--- Exercise ---
Write out, word for word, only the data from its first line to the line containing "C9: none -> 15nF (AGND, IC5/NRST)".

--- Provided information ---
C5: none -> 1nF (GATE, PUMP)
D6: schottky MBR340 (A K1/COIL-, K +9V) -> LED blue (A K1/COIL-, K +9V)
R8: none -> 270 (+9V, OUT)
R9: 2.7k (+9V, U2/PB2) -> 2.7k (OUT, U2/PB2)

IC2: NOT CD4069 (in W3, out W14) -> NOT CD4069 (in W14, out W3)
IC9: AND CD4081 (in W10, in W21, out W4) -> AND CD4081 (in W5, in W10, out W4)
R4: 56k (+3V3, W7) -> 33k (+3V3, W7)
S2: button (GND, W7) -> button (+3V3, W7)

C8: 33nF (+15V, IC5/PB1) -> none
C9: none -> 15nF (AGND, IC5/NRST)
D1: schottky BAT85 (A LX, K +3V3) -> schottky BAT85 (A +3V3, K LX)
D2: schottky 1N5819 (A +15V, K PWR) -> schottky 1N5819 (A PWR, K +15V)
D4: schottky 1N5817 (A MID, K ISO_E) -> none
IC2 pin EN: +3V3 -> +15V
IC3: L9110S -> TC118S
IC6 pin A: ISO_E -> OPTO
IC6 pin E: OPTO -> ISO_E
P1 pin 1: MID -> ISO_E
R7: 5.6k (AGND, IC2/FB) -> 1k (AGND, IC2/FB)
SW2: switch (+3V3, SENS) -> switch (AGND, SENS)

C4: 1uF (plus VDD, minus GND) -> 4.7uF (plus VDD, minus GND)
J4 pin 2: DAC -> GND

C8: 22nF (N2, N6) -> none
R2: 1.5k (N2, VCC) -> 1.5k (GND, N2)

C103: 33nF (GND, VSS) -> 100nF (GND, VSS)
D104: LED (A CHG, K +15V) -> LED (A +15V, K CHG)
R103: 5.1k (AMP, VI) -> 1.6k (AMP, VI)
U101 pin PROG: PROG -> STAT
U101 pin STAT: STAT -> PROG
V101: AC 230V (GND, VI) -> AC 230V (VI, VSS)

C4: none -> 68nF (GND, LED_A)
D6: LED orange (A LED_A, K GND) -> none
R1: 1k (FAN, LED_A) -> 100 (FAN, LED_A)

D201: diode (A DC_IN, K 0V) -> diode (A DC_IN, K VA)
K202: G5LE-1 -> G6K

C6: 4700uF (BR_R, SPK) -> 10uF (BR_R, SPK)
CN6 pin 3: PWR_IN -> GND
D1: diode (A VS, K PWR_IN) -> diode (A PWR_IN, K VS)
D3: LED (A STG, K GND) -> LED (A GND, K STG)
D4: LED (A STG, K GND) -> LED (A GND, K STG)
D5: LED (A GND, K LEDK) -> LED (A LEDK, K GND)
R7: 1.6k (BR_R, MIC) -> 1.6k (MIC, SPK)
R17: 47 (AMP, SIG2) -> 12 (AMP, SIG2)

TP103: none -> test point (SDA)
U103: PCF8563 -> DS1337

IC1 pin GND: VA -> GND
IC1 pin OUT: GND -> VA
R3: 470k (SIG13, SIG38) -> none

--- Solution to this problem ---
C5: none -> 1nF (GATE, PUMP)
D6: schottky MBR340 (A K1/COIL-, K +9V) -> LED blue (A K1/COIL-, K +9V)
R8: none -> 270 (+9V, OUT)
R9: 2.7k (+9V, U2/PB2) -> 2.7k (OUT, U2/PB2)

IC2: NOT CD4069 (in W3, out W14) -> NOT CD4069 (in W14, out W3)
IC9: AND CD4081 (in W10, in W21, out W4) -> AND CD4081 (in W5, in W10, out W4)
R4: 56k (+3V3, W7) -> 33k (+3V3, W7)
S2: button (GND, W7) -> button (+3V3, W7)

C8: 33nF (+15V, IC5/PB1) -> none
C9: none -> 15nF (AGND, IC5/NRST)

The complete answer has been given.